─── Collected data ───

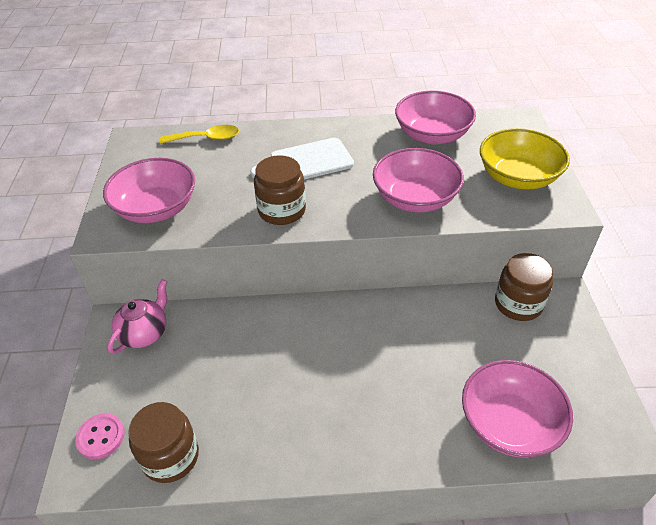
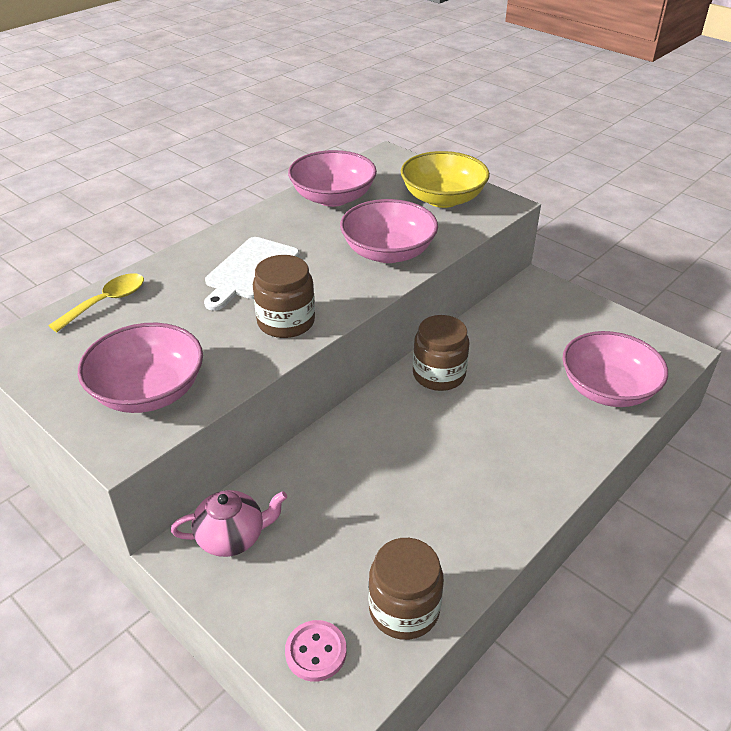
camera: 45 degrees left, 5 degrees down
(145, 333) = (232, 537): pink teapot -> pink teapot turned 90 degrees clockwise
(518, 304) = (515, 307): brown jar -> brown jar (439, 374)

───

▶ _How to complete this task_: Give the data again exactly, image-free.

▶ _Worked solution_:
camera: 45 degrees left, 5 degrees down
(145, 333) = (232, 537): pink teapot -> pink teapot turned 90 degrees clockwise
(518, 304) = (515, 307): brown jar -> brown jar (439, 374)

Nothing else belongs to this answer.